*** DATA FOR THE TASK Section Begins ***

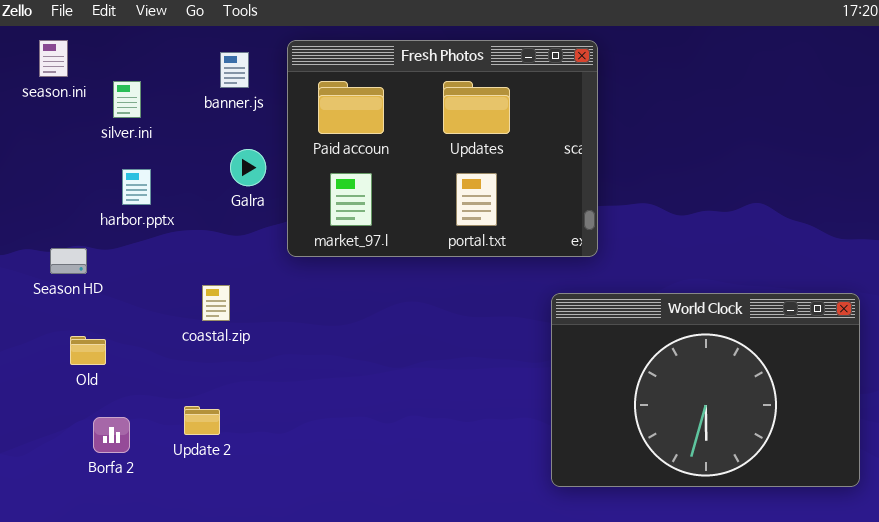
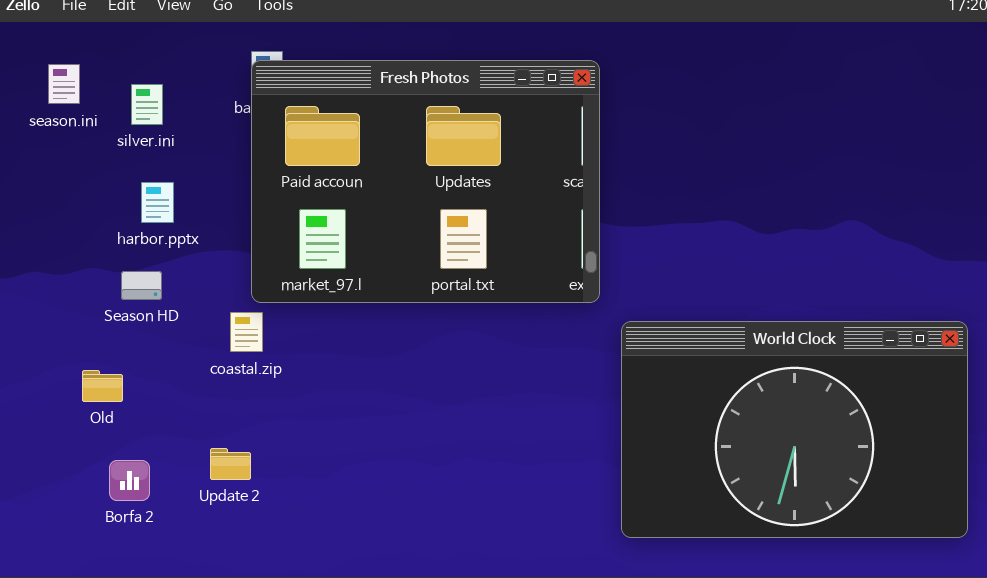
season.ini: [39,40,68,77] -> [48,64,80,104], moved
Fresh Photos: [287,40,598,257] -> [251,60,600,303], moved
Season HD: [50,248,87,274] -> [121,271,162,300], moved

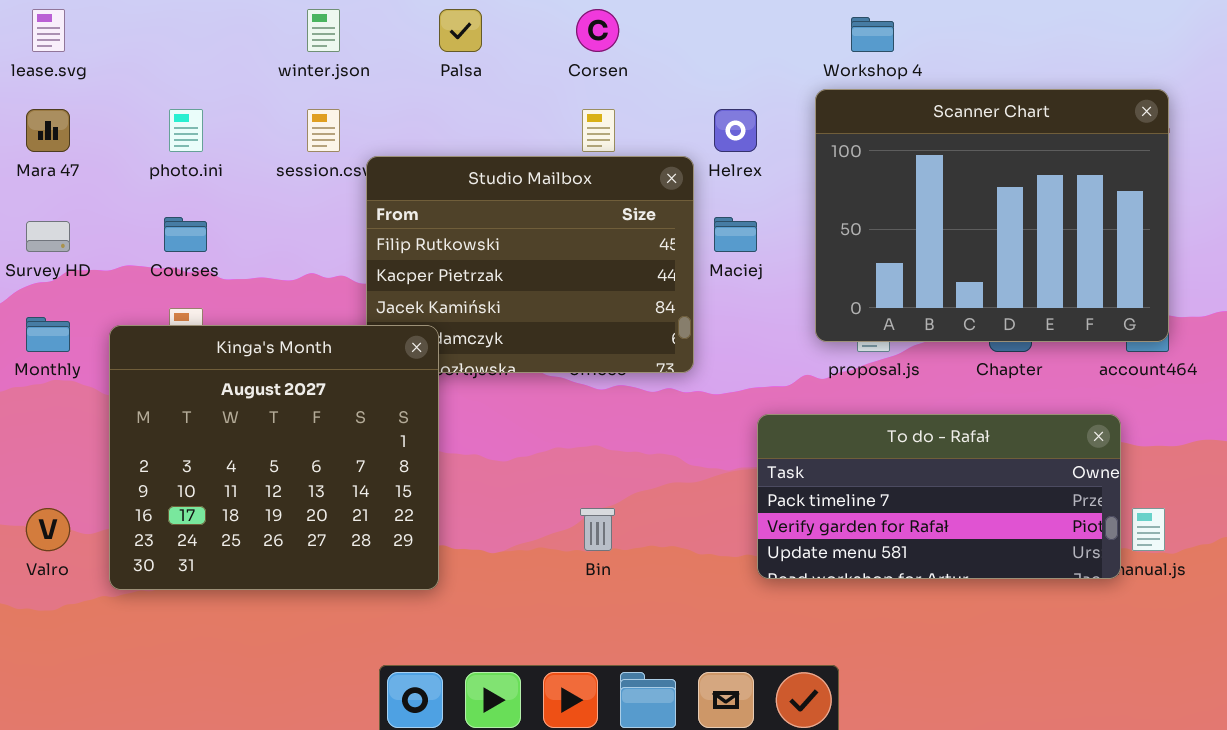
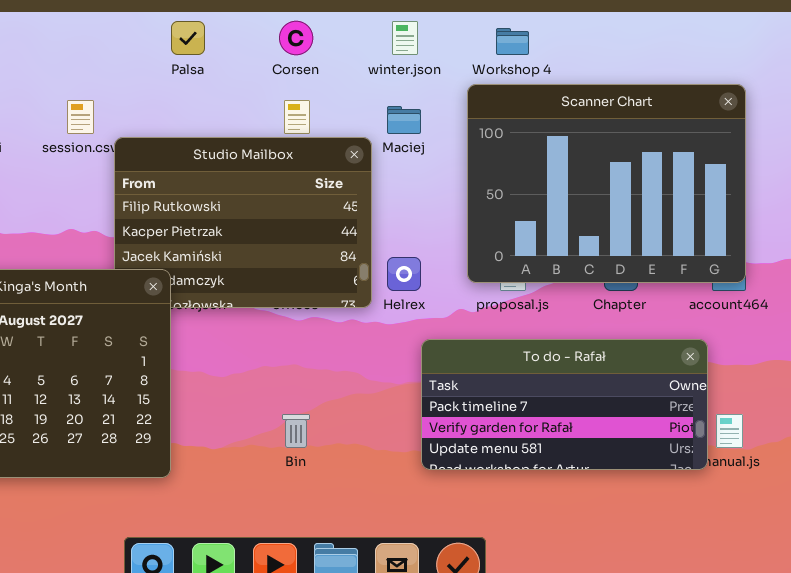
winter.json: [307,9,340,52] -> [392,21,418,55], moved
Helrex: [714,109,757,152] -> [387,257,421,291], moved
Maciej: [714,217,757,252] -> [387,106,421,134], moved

*** DATA FOR THE TASK Section Ends ***
*** DATA FOR THE TASK Section Begins ***

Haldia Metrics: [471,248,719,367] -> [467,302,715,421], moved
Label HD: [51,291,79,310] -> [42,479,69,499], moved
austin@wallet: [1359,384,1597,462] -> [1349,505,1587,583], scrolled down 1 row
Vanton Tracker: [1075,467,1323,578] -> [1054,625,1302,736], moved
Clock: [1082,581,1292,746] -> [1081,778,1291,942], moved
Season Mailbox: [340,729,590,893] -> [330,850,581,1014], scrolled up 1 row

*** DATA FOR THE TASK Section Ends ***

Please copy every line from the entries that includes the word "moved".

season.ini: [39,40,68,77] -> [48,64,80,104], moved
Fresh Photos: [287,40,598,257] -> [251,60,600,303], moved
Season HD: [50,248,87,274] -> [121,271,162,300], moved
winter.json: [307,9,340,52] -> [392,21,418,55], moved
Helrex: [714,109,757,152] -> [387,257,421,291], moved
Maciej: [714,217,757,252] -> [387,106,421,134], moved
Haldia Metrics: [471,248,719,367] -> [467,302,715,421], moved
Label HD: [51,291,79,310] -> [42,479,69,499], moved
Vanton Tracker: [1075,467,1323,578] -> [1054,625,1302,736], moved
Clock: [1082,581,1292,746] -> [1081,778,1291,942], moved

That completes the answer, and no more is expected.